Task statement =>
Copy each line below that contains the word "purple". Letter case matters.

Records taken from a data source =>

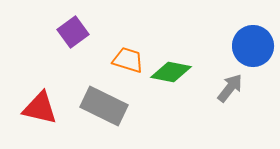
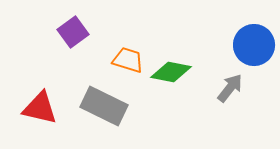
blue circle: moved 1 px right, 1 px up
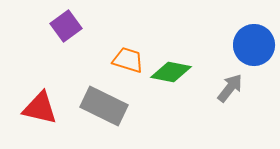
purple square: moved 7 px left, 6 px up
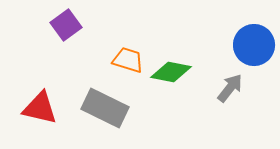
purple square: moved 1 px up
gray rectangle: moved 1 px right, 2 px down
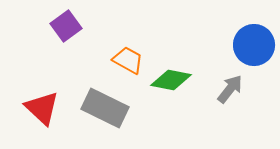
purple square: moved 1 px down
orange trapezoid: rotated 12 degrees clockwise
green diamond: moved 8 px down
gray arrow: moved 1 px down
red triangle: moved 2 px right; rotated 30 degrees clockwise
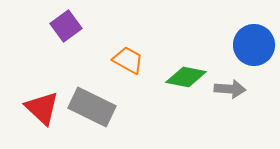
green diamond: moved 15 px right, 3 px up
gray arrow: rotated 56 degrees clockwise
gray rectangle: moved 13 px left, 1 px up
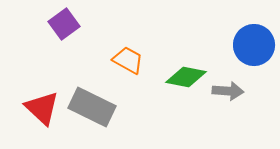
purple square: moved 2 px left, 2 px up
gray arrow: moved 2 px left, 2 px down
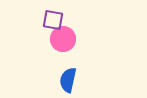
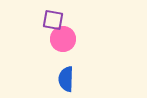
blue semicircle: moved 2 px left, 1 px up; rotated 10 degrees counterclockwise
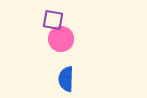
pink circle: moved 2 px left
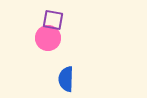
pink circle: moved 13 px left, 1 px up
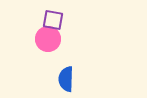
pink circle: moved 1 px down
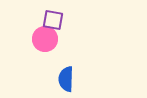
pink circle: moved 3 px left
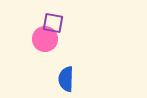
purple square: moved 3 px down
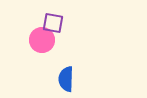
pink circle: moved 3 px left, 1 px down
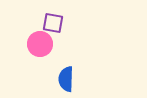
pink circle: moved 2 px left, 4 px down
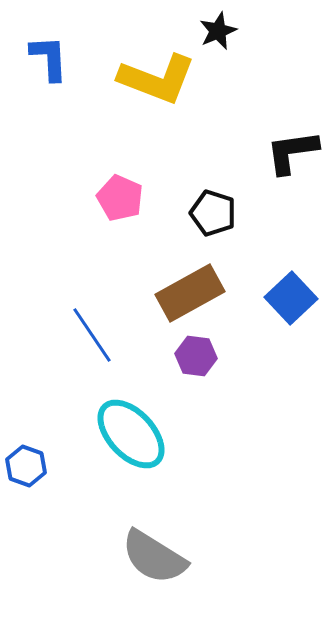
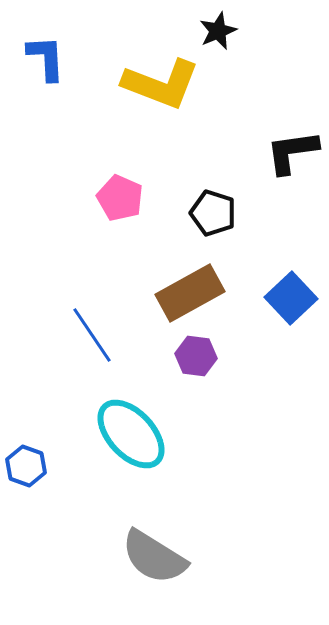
blue L-shape: moved 3 px left
yellow L-shape: moved 4 px right, 5 px down
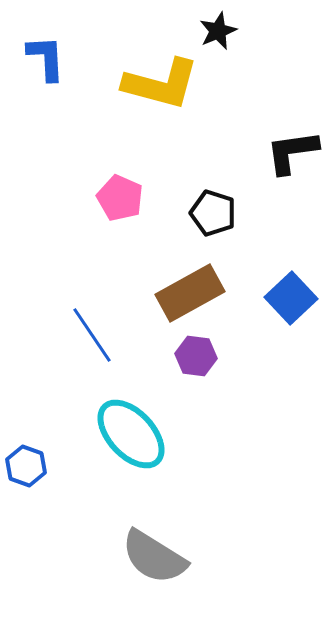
yellow L-shape: rotated 6 degrees counterclockwise
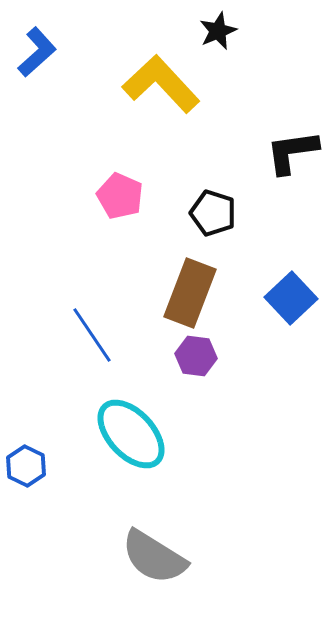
blue L-shape: moved 9 px left, 6 px up; rotated 51 degrees clockwise
yellow L-shape: rotated 148 degrees counterclockwise
pink pentagon: moved 2 px up
brown rectangle: rotated 40 degrees counterclockwise
blue hexagon: rotated 6 degrees clockwise
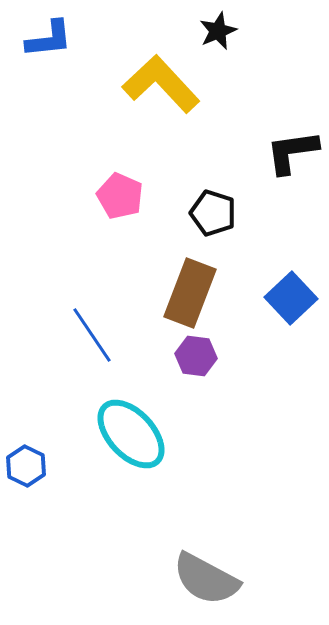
blue L-shape: moved 12 px right, 13 px up; rotated 36 degrees clockwise
gray semicircle: moved 52 px right, 22 px down; rotated 4 degrees counterclockwise
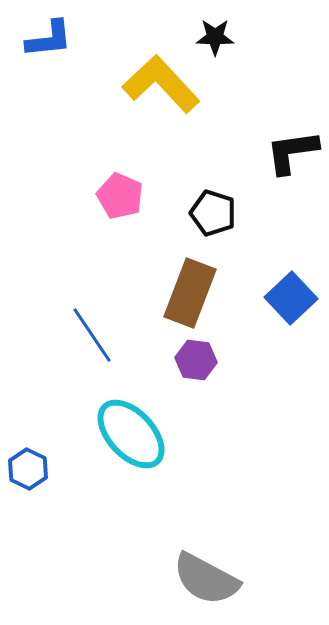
black star: moved 3 px left, 6 px down; rotated 24 degrees clockwise
purple hexagon: moved 4 px down
blue hexagon: moved 2 px right, 3 px down
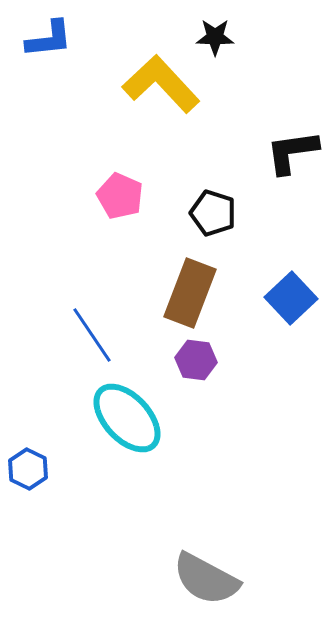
cyan ellipse: moved 4 px left, 16 px up
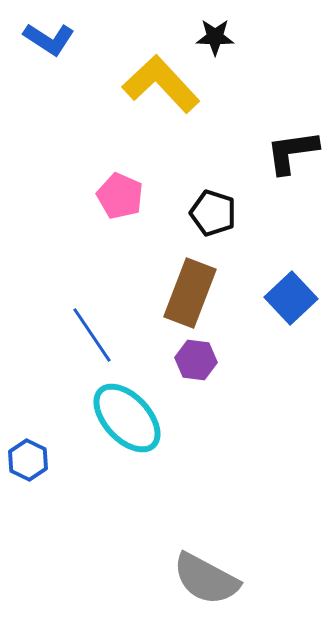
blue L-shape: rotated 39 degrees clockwise
blue hexagon: moved 9 px up
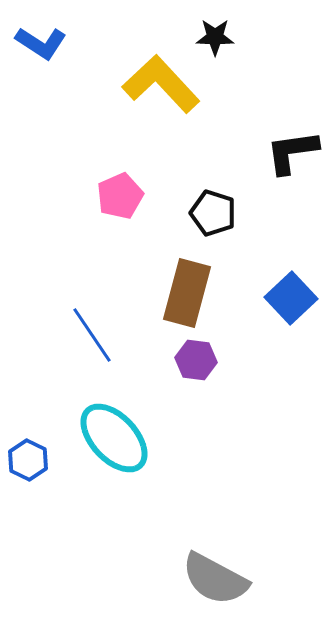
blue L-shape: moved 8 px left, 4 px down
pink pentagon: rotated 24 degrees clockwise
brown rectangle: moved 3 px left; rotated 6 degrees counterclockwise
cyan ellipse: moved 13 px left, 20 px down
gray semicircle: moved 9 px right
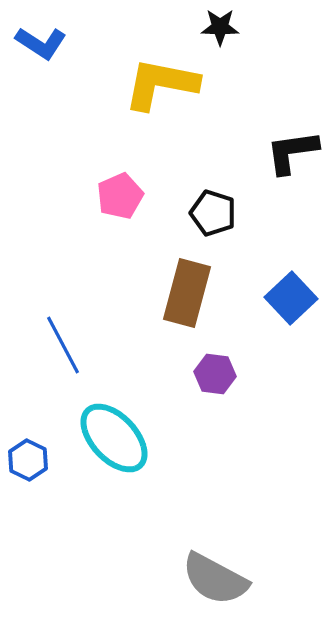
black star: moved 5 px right, 10 px up
yellow L-shape: rotated 36 degrees counterclockwise
blue line: moved 29 px left, 10 px down; rotated 6 degrees clockwise
purple hexagon: moved 19 px right, 14 px down
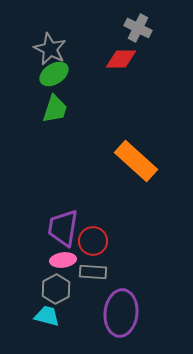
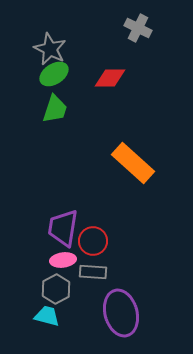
red diamond: moved 11 px left, 19 px down
orange rectangle: moved 3 px left, 2 px down
purple ellipse: rotated 21 degrees counterclockwise
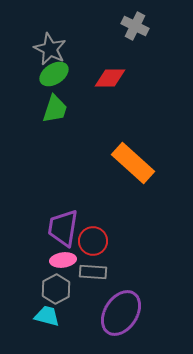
gray cross: moved 3 px left, 2 px up
purple ellipse: rotated 48 degrees clockwise
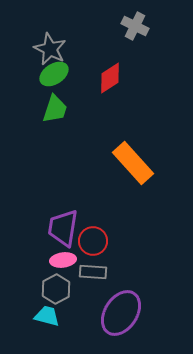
red diamond: rotated 32 degrees counterclockwise
orange rectangle: rotated 6 degrees clockwise
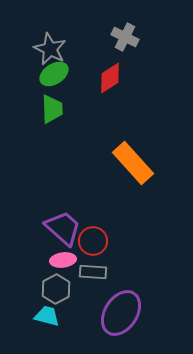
gray cross: moved 10 px left, 11 px down
green trapezoid: moved 3 px left; rotated 20 degrees counterclockwise
purple trapezoid: rotated 123 degrees clockwise
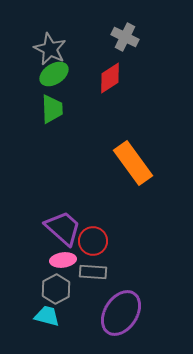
orange rectangle: rotated 6 degrees clockwise
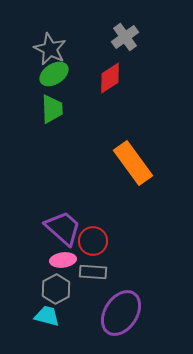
gray cross: rotated 28 degrees clockwise
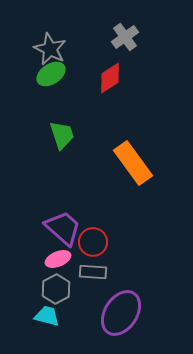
green ellipse: moved 3 px left
green trapezoid: moved 10 px right, 26 px down; rotated 16 degrees counterclockwise
red circle: moved 1 px down
pink ellipse: moved 5 px left, 1 px up; rotated 15 degrees counterclockwise
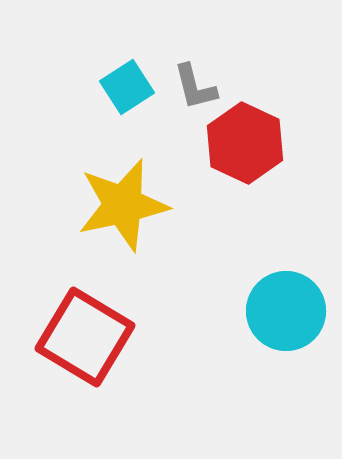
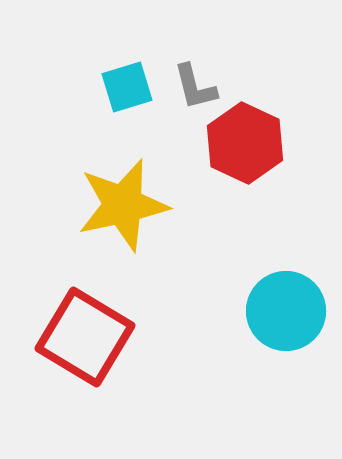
cyan square: rotated 16 degrees clockwise
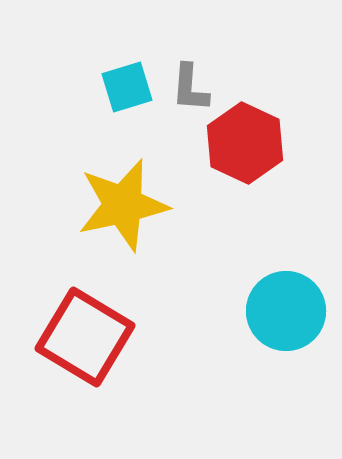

Exercise solution =>
purple square: moved 7 px left, 6 px up
purple square: moved 1 px up
purple square: moved 1 px down
purple square: moved 2 px left, 2 px up
purple square: moved 3 px down
purple hexagon: moved 4 px down
purple hexagon: moved 19 px right, 14 px down
purple ellipse: rotated 21 degrees counterclockwise
purple ellipse: rotated 48 degrees clockwise
purple trapezoid: rotated 123 degrees clockwise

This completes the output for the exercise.